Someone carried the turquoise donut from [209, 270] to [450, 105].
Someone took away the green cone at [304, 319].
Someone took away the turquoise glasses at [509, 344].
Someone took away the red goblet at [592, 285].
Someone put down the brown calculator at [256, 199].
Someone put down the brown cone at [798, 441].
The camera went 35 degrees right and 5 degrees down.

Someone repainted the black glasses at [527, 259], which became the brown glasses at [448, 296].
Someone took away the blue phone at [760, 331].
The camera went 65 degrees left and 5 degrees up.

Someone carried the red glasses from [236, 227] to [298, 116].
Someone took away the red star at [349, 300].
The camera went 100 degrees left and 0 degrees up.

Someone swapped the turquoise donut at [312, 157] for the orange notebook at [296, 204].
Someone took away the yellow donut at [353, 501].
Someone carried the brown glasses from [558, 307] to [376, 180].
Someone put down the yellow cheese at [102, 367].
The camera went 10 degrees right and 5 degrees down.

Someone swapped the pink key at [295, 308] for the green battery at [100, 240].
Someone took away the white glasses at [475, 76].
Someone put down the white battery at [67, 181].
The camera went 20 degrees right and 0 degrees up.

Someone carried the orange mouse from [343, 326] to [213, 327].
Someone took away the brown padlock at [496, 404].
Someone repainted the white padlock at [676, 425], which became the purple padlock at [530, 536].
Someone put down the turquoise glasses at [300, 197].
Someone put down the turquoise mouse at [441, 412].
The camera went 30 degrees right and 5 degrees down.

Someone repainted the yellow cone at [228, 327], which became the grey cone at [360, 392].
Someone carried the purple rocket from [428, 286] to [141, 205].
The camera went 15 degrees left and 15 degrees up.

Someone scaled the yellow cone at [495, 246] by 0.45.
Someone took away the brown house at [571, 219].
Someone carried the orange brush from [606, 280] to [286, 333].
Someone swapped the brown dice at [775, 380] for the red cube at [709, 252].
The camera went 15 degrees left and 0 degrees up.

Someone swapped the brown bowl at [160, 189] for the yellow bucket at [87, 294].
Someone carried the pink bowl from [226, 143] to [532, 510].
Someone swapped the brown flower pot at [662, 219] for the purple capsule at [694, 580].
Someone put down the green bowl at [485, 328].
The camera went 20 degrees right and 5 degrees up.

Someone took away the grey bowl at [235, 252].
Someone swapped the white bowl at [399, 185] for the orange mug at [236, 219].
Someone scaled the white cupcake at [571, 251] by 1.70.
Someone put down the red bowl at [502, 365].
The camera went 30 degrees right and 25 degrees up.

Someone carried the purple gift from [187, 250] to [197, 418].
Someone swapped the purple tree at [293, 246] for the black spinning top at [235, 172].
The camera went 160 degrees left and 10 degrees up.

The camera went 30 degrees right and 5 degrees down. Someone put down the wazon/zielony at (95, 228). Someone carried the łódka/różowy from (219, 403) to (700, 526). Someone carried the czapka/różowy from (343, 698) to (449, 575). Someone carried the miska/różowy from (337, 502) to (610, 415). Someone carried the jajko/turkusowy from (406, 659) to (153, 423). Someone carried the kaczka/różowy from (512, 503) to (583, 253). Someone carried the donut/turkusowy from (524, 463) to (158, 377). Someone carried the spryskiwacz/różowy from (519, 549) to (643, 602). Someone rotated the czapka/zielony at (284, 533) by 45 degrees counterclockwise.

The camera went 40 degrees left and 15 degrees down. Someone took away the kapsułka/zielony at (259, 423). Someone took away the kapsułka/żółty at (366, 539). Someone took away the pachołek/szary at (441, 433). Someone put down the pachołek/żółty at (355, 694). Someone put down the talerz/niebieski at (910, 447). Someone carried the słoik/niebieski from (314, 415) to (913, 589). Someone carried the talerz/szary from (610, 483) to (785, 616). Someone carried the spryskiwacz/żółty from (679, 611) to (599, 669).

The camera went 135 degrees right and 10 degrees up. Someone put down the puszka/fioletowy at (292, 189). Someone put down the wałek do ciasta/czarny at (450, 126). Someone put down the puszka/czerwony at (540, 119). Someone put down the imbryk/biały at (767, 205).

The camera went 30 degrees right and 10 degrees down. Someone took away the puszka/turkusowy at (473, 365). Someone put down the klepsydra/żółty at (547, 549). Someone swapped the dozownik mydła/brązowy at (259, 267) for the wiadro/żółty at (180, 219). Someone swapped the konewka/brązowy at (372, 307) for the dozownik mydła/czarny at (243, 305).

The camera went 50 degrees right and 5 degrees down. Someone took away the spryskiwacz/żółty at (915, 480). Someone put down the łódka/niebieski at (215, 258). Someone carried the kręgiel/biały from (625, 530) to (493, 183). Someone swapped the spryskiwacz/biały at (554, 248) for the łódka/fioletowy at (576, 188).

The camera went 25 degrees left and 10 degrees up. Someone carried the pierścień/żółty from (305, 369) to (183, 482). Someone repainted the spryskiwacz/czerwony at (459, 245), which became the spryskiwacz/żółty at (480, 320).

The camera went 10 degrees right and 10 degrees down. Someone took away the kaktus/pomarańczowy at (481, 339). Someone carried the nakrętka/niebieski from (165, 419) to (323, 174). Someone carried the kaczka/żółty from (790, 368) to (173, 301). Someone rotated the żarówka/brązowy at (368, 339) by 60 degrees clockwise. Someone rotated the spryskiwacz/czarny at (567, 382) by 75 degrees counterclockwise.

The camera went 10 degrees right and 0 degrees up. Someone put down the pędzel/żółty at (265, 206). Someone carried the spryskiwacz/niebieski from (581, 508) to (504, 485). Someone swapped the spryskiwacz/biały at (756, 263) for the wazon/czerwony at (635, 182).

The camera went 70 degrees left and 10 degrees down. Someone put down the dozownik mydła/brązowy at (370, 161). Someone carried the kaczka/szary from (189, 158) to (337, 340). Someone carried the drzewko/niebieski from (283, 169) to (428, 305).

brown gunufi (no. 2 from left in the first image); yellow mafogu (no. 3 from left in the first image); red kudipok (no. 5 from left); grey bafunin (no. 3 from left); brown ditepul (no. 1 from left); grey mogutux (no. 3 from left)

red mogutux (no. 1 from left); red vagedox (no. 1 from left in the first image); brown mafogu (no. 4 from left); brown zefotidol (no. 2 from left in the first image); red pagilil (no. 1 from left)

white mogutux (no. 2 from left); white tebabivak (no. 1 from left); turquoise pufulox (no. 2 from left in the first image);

* **EXERCISE**:
After reading the entries, reproduce every one of them exactly.

* **RESPONSE TO THIS EXERCISE**:
Someone carried the turquoise donut from [209, 270] to [450, 105].
Someone took away the green cone at [304, 319].
Someone took away the turquoise glasses at [509, 344].
Someone took away the red goblet at [592, 285].
Someone put down the brown calculator at [256, 199].
Someone put down the brown cone at [798, 441].
The camera went 35 degrees right and 5 degrees down.

Someone repainted the black glasses at [527, 259], which became the brown glasses at [448, 296].
Someone took away the blue phone at [760, 331].
The camera went 65 degrees left and 5 degrees up.

Someone carried the red glasses from [236, 227] to [298, 116].
Someone took away the red star at [349, 300].
The camera went 100 degrees left and 0 degrees up.

Someone swapped the turquoise donut at [312, 157] for the orange notebook at [296, 204].
Someone took away the yellow donut at [353, 501].
Someone carried the brown glasses from [558, 307] to [376, 180].
Someone put down the yellow cheese at [102, 367].
The camera went 10 degrees right and 5 degrees down.

Someone swapped the pink key at [295, 308] for the green battery at [100, 240].
Someone took away the white glasses at [475, 76].
Someone put down the white battery at [67, 181].
The camera went 20 degrees right and 0 degrees up.

Someone carried the orange mouse from [343, 326] to [213, 327].
Someone took away the brown padlock at [496, 404].
Someone repainted the white padlock at [676, 425], which became the purple padlock at [530, 536].
Someone put down the turquoise glasses at [300, 197].
Someone put down the turquoise mouse at [441, 412].
The camera went 30 degrees right and 5 degrees down.

Someone repainted the yellow cone at [228, 327], which became the grey cone at [360, 392].
Someone carried the purple rocket from [428, 286] to [141, 205].
The camera went 15 degrees left and 15 degrees up.

Someone scaled the yellow cone at [495, 246] by 0.45.
Someone took away the brown house at [571, 219].
Someone carried the orange brush from [606, 280] to [286, 333].
Someone swapped the brown dice at [775, 380] for the red cube at [709, 252].
The camera went 15 degrees left and 0 degrees up.

Someone swapped the brown bowl at [160, 189] for the yellow bucket at [87, 294].
Someone carried the pink bowl from [226, 143] to [532, 510].
Someone swapped the brown flower pot at [662, 219] for the purple capsule at [694, 580].
Someone put down the green bowl at [485, 328].
The camera went 20 degrees right and 5 degrees up.

Someone took away the grey bowl at [235, 252].
Someone swapped the white bowl at [399, 185] for the orange mug at [236, 219].
Someone scaled the white cupcake at [571, 251] by 1.70.
Someone put down the red bowl at [502, 365].
The camera went 30 degrees right and 25 degrees up.

Someone carried the purple gift from [187, 250] to [197, 418].
Someone swapped the purple tree at [293, 246] for the black spinning top at [235, 172].
The camera went 160 degrees left and 10 degrees up.

The camera went 30 degrees right and 5 degrees down. Someone put down the wazon/zielony at (95, 228). Someone carried the łódka/różowy from (219, 403) to (700, 526). Someone carried the czapka/różowy from (343, 698) to (449, 575). Someone carried the miska/różowy from (337, 502) to (610, 415). Someone carried the jajko/turkusowy from (406, 659) to (153, 423). Someone carried the kaczka/różowy from (512, 503) to (583, 253). Someone carried the donut/turkusowy from (524, 463) to (158, 377). Someone carried the spryskiwacz/różowy from (519, 549) to (643, 602). Someone rotated the czapka/zielony at (284, 533) by 45 degrees counterclockwise.

The camera went 40 degrees left and 15 degrees down. Someone took away the kapsułka/zielony at (259, 423). Someone took away the kapsułka/żółty at (366, 539). Someone took away the pachołek/szary at (441, 433). Someone put down the pachołek/żółty at (355, 694). Someone put down the talerz/niebieski at (910, 447). Someone carried the słoik/niebieski from (314, 415) to (913, 589). Someone carried the talerz/szary from (610, 483) to (785, 616). Someone carried the spryskiwacz/żółty from (679, 611) to (599, 669).

The camera went 135 degrees right and 10 degrees up. Someone put down the puszka/fioletowy at (292, 189). Someone put down the wałek do ciasta/czarny at (450, 126). Someone put down the puszka/czerwony at (540, 119). Someone put down the imbryk/biały at (767, 205).

The camera went 30 degrees right and 10 degrees down. Someone took away the puszka/turkusowy at (473, 365). Someone put down the klepsydra/żółty at (547, 549). Someone swapped the dozownik mydła/brązowy at (259, 267) for the wiadro/żółty at (180, 219). Someone swapped the konewka/brązowy at (372, 307) for the dozownik mydła/czarny at (243, 305).

The camera went 50 degrees right and 5 degrees down. Someone took away the spryskiwacz/żółty at (915, 480). Someone put down the łódka/niebieski at (215, 258). Someone carried the kręgiel/biały from (625, 530) to (493, 183). Someone swapped the spryskiwacz/biały at (554, 248) for the łódka/fioletowy at (576, 188).

The camera went 25 degrees left and 10 degrees up. Someone carried the pierścień/żółty from (305, 369) to (183, 482). Someone repainted the spryskiwacz/czerwony at (459, 245), which became the spryskiwacz/żółty at (480, 320).

The camera went 10 degrees right and 10 degrees down. Someone took away the kaktus/pomarańczowy at (481, 339). Someone carried the nakrętka/niebieski from (165, 419) to (323, 174). Someone carried the kaczka/żółty from (790, 368) to (173, 301). Someone rotated the żarówka/brązowy at (368, 339) by 60 degrees clockwise. Someone rotated the spryskiwacz/czarny at (567, 382) by 75 degrees counterclockwise.

The camera went 10 degrees right and 0 degrees up. Someone put down the pędzel/żółty at (265, 206). Someone carried the spryskiwacz/niebieski from (581, 508) to (504, 485). Someone swapped the spryskiwacz/biały at (756, 263) for the wazon/czerwony at (635, 182).

The camera went 70 degrees left and 10 degrees down. Someone put down the dozownik mydła/brązowy at (370, 161). Someone carried the kaczka/szary from (189, 158) to (337, 340). Someone carried the drzewko/niebieski from (283, 169) to (428, 305).

brown gunufi (no. 2 from left in the first image); yellow mafogu (no. 3 from left in the first image); red kudipok (no. 5 from left); grey bafunin (no. 3 from left); brown ditepul (no. 1 from left); grey mogutux (no. 3 from left)

red mogutux (no. 1 from left); red vagedox (no. 1 from left in the first image); brown mafogu (no. 4 from left); brown zefotidol (no. 2 from left in the first image); red pagilil (no. 1 from left)

white mogutux (no. 2 from left); white tebabivak (no. 1 from left); turquoise pufulox (no. 2 from left in the first image);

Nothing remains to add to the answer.